··· RECORDS FOR PROCESSING

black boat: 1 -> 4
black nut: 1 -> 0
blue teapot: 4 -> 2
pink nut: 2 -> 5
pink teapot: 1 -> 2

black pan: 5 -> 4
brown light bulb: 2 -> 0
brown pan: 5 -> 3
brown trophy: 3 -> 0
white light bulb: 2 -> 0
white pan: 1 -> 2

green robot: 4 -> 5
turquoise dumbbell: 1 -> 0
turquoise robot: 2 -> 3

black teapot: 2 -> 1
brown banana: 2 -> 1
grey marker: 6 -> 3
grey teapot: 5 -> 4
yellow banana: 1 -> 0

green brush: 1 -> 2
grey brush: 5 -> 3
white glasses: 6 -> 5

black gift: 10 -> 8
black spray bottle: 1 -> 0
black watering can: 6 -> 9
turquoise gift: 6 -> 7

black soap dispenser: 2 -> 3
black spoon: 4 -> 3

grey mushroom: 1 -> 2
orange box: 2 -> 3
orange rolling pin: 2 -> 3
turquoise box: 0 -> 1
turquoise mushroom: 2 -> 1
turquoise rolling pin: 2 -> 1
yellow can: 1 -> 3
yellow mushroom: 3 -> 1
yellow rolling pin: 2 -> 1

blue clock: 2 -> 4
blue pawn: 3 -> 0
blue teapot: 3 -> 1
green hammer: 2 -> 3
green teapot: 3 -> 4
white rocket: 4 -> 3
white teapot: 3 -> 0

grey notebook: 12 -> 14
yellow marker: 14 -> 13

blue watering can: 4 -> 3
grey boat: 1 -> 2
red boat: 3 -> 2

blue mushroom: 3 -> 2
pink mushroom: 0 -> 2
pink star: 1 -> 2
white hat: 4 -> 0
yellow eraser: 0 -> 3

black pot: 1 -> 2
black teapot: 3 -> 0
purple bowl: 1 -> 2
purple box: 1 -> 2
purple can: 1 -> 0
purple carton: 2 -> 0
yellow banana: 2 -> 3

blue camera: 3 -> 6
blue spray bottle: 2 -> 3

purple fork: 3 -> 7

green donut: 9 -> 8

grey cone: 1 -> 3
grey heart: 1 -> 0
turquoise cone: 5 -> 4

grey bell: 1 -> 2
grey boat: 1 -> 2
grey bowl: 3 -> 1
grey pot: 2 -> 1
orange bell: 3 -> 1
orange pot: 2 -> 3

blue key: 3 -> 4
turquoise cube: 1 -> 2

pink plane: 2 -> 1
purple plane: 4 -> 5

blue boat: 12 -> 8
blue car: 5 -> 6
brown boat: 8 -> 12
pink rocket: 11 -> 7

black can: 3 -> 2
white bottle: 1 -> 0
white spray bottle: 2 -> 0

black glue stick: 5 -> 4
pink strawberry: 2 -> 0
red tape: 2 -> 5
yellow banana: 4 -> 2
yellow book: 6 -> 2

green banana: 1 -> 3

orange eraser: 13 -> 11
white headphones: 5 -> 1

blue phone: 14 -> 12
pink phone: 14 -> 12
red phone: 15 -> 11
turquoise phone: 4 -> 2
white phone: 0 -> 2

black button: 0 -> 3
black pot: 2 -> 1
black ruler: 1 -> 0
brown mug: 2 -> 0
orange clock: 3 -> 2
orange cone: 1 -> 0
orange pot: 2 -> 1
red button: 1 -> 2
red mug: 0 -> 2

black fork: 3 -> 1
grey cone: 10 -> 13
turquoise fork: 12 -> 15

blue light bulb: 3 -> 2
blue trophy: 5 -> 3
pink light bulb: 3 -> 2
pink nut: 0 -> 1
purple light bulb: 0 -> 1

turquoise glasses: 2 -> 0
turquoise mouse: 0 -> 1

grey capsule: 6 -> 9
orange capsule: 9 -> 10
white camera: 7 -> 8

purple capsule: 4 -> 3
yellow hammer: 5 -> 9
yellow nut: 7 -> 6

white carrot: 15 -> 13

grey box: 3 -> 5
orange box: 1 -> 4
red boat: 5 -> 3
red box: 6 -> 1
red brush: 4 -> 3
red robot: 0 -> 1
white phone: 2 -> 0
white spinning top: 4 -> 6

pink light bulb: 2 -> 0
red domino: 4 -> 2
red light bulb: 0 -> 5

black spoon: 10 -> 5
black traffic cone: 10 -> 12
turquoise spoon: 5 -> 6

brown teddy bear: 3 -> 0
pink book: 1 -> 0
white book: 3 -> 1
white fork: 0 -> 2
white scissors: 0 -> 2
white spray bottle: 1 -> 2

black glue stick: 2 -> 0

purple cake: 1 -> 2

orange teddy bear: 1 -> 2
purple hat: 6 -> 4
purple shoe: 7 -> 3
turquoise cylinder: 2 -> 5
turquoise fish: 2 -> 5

······

PROBLEM REQUIREMENTS
Could you print all of the entries again exactly as they stand?

RESPONSE
black boat: 1 -> 4
black nut: 1 -> 0
blue teapot: 4 -> 2
pink nut: 2 -> 5
pink teapot: 1 -> 2

black pan: 5 -> 4
brown light bulb: 2 -> 0
brown pan: 5 -> 3
brown trophy: 3 -> 0
white light bulb: 2 -> 0
white pan: 1 -> 2

green robot: 4 -> 5
turquoise dumbbell: 1 -> 0
turquoise robot: 2 -> 3

black teapot: 2 -> 1
brown banana: 2 -> 1
grey marker: 6 -> 3
grey teapot: 5 -> 4
yellow banana: 1 -> 0

green brush: 1 -> 2
grey brush: 5 -> 3
white glasses: 6 -> 5

black gift: 10 -> 8
black spray bottle: 1 -> 0
black watering can: 6 -> 9
turquoise gift: 6 -> 7

black soap dispenser: 2 -> 3
black spoon: 4 -> 3

grey mushroom: 1 -> 2
orange box: 2 -> 3
orange rolling pin: 2 -> 3
turquoise box: 0 -> 1
turquoise mushroom: 2 -> 1
turquoise rolling pin: 2 -> 1
yellow can: 1 -> 3
yellow mushroom: 3 -> 1
yellow rolling pin: 2 -> 1

blue clock: 2 -> 4
blue pawn: 3 -> 0
blue teapot: 3 -> 1
green hammer: 2 -> 3
green teapot: 3 -> 4
white rocket: 4 -> 3
white teapot: 3 -> 0

grey notebook: 12 -> 14
yellow marker: 14 -> 13

blue watering can: 4 -> 3
grey boat: 1 -> 2
red boat: 3 -> 2

blue mushroom: 3 -> 2
pink mushroom: 0 -> 2
pink star: 1 -> 2
white hat: 4 -> 0
yellow eraser: 0 -> 3

black pot: 1 -> 2
black teapot: 3 -> 0
purple bowl: 1 -> 2
purple box: 1 -> 2
purple can: 1 -> 0
purple carton: 2 -> 0
yellow banana: 2 -> 3

blue camera: 3 -> 6
blue spray bottle: 2 -> 3

purple fork: 3 -> 7

green donut: 9 -> 8

grey cone: 1 -> 3
grey heart: 1 -> 0
turquoise cone: 5 -> 4

grey bell: 1 -> 2
grey boat: 1 -> 2
grey bowl: 3 -> 1
grey pot: 2 -> 1
orange bell: 3 -> 1
orange pot: 2 -> 3

blue key: 3 -> 4
turquoise cube: 1 -> 2

pink plane: 2 -> 1
purple plane: 4 -> 5

blue boat: 12 -> 8
blue car: 5 -> 6
brown boat: 8 -> 12
pink rocket: 11 -> 7

black can: 3 -> 2
white bottle: 1 -> 0
white spray bottle: 2 -> 0

black glue stick: 5 -> 4
pink strawberry: 2 -> 0
red tape: 2 -> 5
yellow banana: 4 -> 2
yellow book: 6 -> 2

green banana: 1 -> 3

orange eraser: 13 -> 11
white headphones: 5 -> 1

blue phone: 14 -> 12
pink phone: 14 -> 12
red phone: 15 -> 11
turquoise phone: 4 -> 2
white phone: 0 -> 2

black button: 0 -> 3
black pot: 2 -> 1
black ruler: 1 -> 0
brown mug: 2 -> 0
orange clock: 3 -> 2
orange cone: 1 -> 0
orange pot: 2 -> 1
red button: 1 -> 2
red mug: 0 -> 2

black fork: 3 -> 1
grey cone: 10 -> 13
turquoise fork: 12 -> 15

blue light bulb: 3 -> 2
blue trophy: 5 -> 3
pink light bulb: 3 -> 2
pink nut: 0 -> 1
purple light bulb: 0 -> 1

turquoise glasses: 2 -> 0
turquoise mouse: 0 -> 1

grey capsule: 6 -> 9
orange capsule: 9 -> 10
white camera: 7 -> 8

purple capsule: 4 -> 3
yellow hammer: 5 -> 9
yellow nut: 7 -> 6

white carrot: 15 -> 13

grey box: 3 -> 5
orange box: 1 -> 4
red boat: 5 -> 3
red box: 6 -> 1
red brush: 4 -> 3
red robot: 0 -> 1
white phone: 2 -> 0
white spinning top: 4 -> 6

pink light bulb: 2 -> 0
red domino: 4 -> 2
red light bulb: 0 -> 5

black spoon: 10 -> 5
black traffic cone: 10 -> 12
turquoise spoon: 5 -> 6

brown teddy bear: 3 -> 0
pink book: 1 -> 0
white book: 3 -> 1
white fork: 0 -> 2
white scissors: 0 -> 2
white spray bottle: 1 -> 2

black glue stick: 2 -> 0

purple cake: 1 -> 2

orange teddy bear: 1 -> 2
purple hat: 6 -> 4
purple shoe: 7 -> 3
turquoise cylinder: 2 -> 5
turquoise fish: 2 -> 5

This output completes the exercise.